[GOAL OF THE EXERCISE]
Search the material below for "minus" and copy every line where it occurs.

* * *

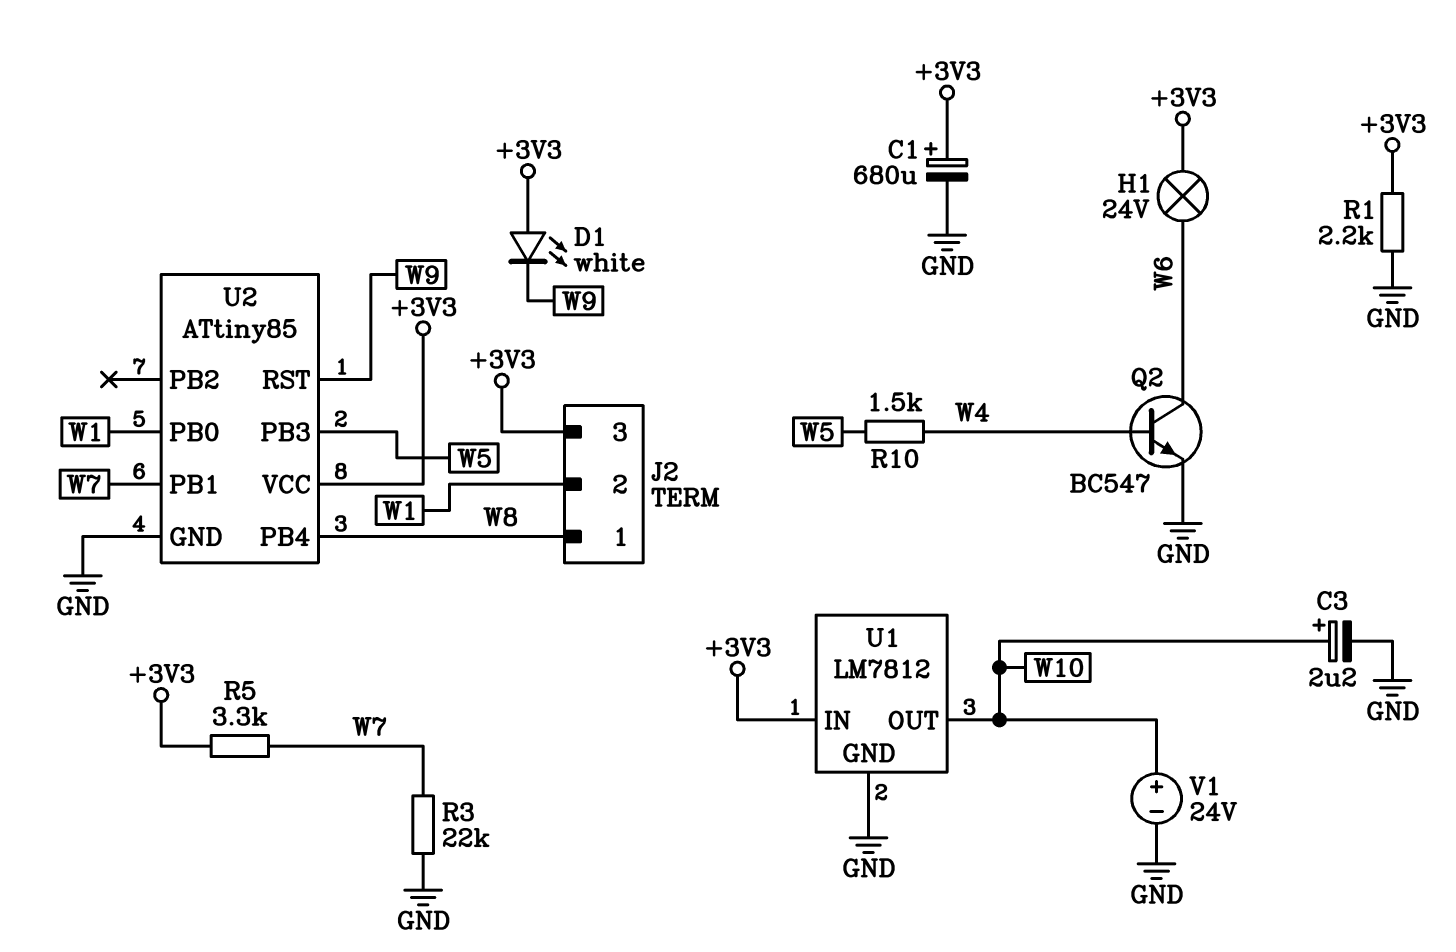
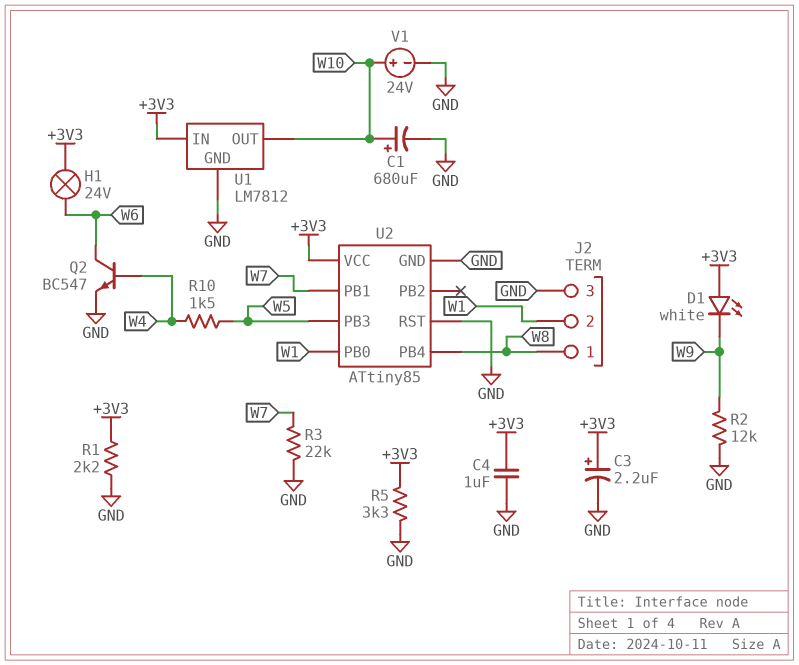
C1: 680uF (plus +3V3, minus GND) -> 680uF (plus W10, minus GND)
C3: 2.2uF (plus W10, minus GND) -> 2.2uF (plus +3V3, minus GND)
C4: none -> 1uF (+3V3, GND)
J2 pin 3: +3V3 -> GND
R2: none -> 12k (GND, W9)
R5: 3.3k (+3V3, W7) -> 3.3k (+3V3, GND)
U2 pin RST: W9 -> GND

* * *

[RESPONSE FOR THIS EXERCISE]
C1: 680uF (plus +3V3, minus GND) -> 680uF (plus W10, minus GND)
C3: 2.2uF (plus W10, minus GND) -> 2.2uF (plus +3V3, minus GND)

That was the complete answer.